## Saved data entries
★ ★ ★
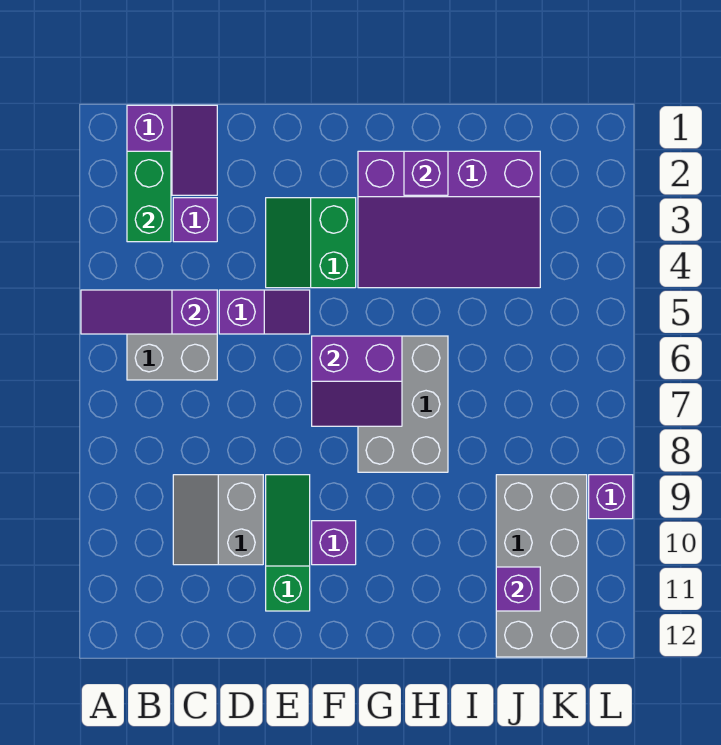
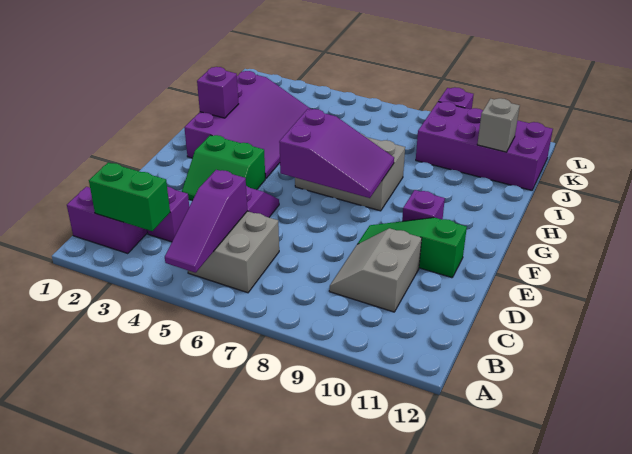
grey 2x2 slope [173,475,263,565] -> grey 2x2 slope turned to [329,228,422,312]
purple 2x2 slope [312,336,402,426] -> purple 2x3 slope [279,109,394,198]
grey 2x4 brick [496,475,587,657] -> purple 2x4 brick [416,102,553,190]
purple 1x1 brick [496,567,540,611] -> grey 1x1 brick [477,98,520,152]

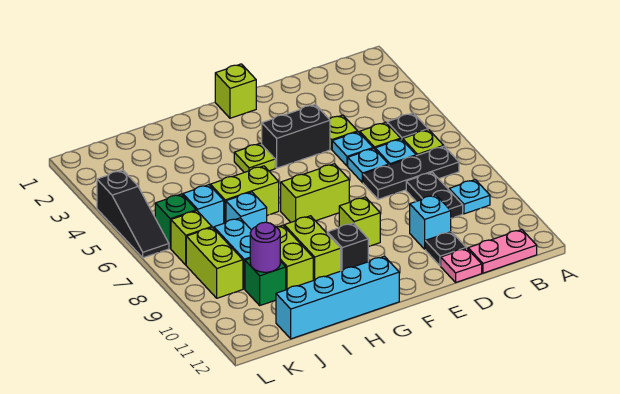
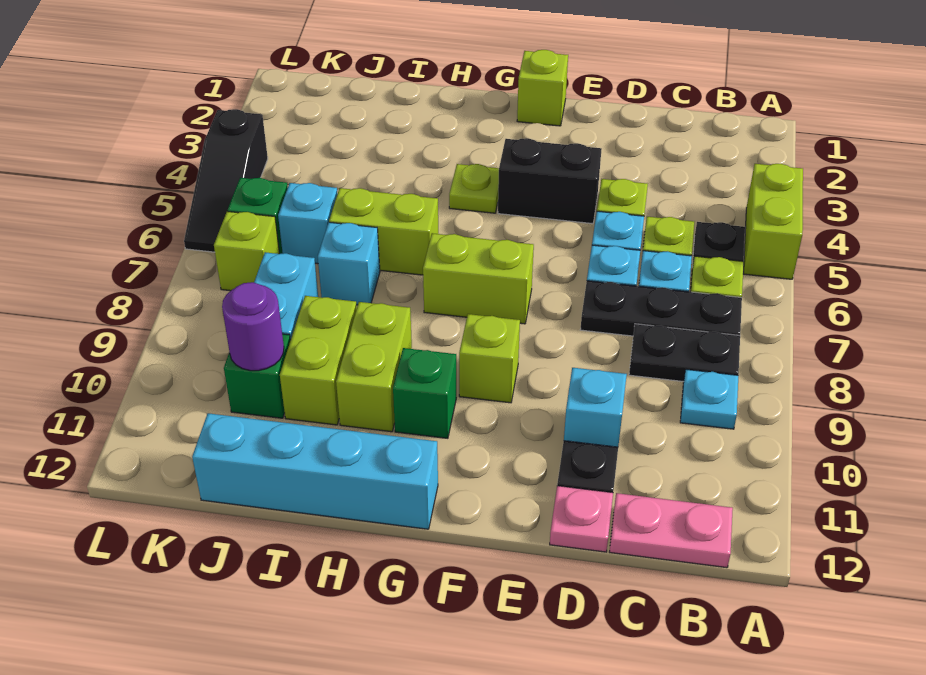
black 1x2 plate [406,172,463,218] -> black 1x2 plate turned to [629,324,740,382]
black 1x1 brick [327,223,368,271] -> green 1x1 brick [393,348,456,438]
lime 1x2 brick [186,227,243,298] -> lime 1x2 brick moved to [744,164,803,279]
★ ★ ★
## ASSIGNED TASK
Gather each line in the entries above where the string "slope" is found.

## REPLY TO THE TASK
grey 2x2 slope [173,475,263,565] -> grey 2x2 slope turned to [329,228,422,312]
purple 2x2 slope [312,336,402,426] -> purple 2x3 slope [279,109,394,198]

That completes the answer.